THE RECORDS>

==*==

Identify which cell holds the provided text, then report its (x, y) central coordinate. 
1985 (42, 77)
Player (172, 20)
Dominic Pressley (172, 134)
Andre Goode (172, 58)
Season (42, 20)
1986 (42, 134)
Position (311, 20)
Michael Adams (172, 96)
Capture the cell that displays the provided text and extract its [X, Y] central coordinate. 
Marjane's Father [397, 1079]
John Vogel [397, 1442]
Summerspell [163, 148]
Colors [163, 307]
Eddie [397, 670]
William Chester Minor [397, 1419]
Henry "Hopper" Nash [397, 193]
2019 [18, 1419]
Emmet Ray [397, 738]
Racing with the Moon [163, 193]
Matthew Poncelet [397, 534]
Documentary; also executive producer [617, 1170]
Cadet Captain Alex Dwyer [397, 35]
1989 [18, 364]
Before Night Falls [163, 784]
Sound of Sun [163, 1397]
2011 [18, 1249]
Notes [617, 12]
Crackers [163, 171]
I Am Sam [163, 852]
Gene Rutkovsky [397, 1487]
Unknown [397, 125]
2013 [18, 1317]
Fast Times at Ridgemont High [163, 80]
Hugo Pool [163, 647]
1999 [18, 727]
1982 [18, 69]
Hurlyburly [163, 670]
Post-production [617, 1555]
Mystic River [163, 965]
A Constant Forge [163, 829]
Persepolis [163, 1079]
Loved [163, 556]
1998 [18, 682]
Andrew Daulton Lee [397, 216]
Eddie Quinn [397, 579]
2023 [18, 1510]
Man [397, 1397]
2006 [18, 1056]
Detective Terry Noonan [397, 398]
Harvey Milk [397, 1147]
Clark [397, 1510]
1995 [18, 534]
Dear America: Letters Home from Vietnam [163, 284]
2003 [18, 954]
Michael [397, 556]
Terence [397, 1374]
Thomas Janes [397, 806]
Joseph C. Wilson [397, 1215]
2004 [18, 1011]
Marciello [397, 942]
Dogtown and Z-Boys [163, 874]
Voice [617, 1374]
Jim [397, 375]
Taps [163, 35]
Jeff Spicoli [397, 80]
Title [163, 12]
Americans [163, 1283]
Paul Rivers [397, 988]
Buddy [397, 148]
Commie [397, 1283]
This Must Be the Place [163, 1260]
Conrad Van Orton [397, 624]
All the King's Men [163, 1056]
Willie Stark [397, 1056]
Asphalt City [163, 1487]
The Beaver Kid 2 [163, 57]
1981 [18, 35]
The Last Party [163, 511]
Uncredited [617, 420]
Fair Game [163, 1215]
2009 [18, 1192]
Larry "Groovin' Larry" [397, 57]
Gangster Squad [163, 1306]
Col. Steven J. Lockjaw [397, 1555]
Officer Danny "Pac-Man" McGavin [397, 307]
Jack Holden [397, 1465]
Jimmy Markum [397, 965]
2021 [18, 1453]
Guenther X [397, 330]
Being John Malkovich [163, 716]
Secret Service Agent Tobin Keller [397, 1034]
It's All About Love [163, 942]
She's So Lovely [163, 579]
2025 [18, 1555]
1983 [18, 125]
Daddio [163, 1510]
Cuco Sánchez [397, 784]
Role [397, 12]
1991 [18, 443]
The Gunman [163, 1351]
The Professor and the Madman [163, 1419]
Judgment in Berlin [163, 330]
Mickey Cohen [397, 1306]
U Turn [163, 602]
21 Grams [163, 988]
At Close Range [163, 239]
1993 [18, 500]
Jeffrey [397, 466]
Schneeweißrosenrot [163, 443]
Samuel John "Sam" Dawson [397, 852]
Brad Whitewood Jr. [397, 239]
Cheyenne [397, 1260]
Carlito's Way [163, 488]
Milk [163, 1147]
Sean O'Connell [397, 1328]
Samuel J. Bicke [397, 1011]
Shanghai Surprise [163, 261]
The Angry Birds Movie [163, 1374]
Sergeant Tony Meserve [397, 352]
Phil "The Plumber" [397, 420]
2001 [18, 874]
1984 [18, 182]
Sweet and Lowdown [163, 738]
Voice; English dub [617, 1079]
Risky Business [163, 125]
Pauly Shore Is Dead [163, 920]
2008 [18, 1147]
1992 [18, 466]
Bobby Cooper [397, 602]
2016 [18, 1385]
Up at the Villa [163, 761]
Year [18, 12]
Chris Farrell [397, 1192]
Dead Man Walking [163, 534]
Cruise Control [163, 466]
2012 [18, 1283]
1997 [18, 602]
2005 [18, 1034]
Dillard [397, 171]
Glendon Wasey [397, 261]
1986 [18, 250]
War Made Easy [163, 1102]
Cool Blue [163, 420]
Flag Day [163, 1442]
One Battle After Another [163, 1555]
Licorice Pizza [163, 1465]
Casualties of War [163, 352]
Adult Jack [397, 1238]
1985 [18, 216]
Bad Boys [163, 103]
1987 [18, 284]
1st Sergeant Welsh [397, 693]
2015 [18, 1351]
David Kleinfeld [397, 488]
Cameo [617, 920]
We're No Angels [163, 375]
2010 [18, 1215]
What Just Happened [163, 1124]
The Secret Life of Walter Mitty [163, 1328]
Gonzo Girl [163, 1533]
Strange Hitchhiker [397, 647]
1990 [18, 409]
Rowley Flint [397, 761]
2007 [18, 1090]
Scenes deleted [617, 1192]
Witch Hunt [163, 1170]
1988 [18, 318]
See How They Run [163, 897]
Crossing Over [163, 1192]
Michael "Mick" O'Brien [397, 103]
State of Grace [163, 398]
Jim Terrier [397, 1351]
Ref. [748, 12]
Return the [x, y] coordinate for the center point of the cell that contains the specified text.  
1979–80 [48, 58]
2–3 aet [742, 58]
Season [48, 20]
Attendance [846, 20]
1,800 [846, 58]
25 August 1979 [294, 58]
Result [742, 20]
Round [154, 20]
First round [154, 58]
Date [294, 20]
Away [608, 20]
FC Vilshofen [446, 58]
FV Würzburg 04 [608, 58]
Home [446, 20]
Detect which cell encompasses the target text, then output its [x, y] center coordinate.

==*==

YOUR TASK> Please rename "Summerspell" to "Summer Spell" in the rows, starting at the first row and stopping after the one containing "Emmet Ray [397, 738]", and reproduce those rows with everything else left the same.

TASK OUTPUT>
Identify which cell holds the provided text, then report its (x, y) central coordinate. 
1985 (42, 77)
Player (172, 20)
Dominic Pressley (172, 134)
Andre Goode (172, 58)
Season (42, 20)
1986 (42, 134)
Position (311, 20)
Michael Adams (172, 96)
Capture the cell that displays the provided text and extract its [X, Y] central coordinate. 
Marjane's Father [397, 1079]
John Vogel [397, 1442]
Summer Spell [163, 148]
Colors [163, 307]
Eddie [397, 670]
William Chester Minor [397, 1419]
Henry "Hopper" Nash [397, 193]
2019 [18, 1419]
Emmet Ray [397, 738]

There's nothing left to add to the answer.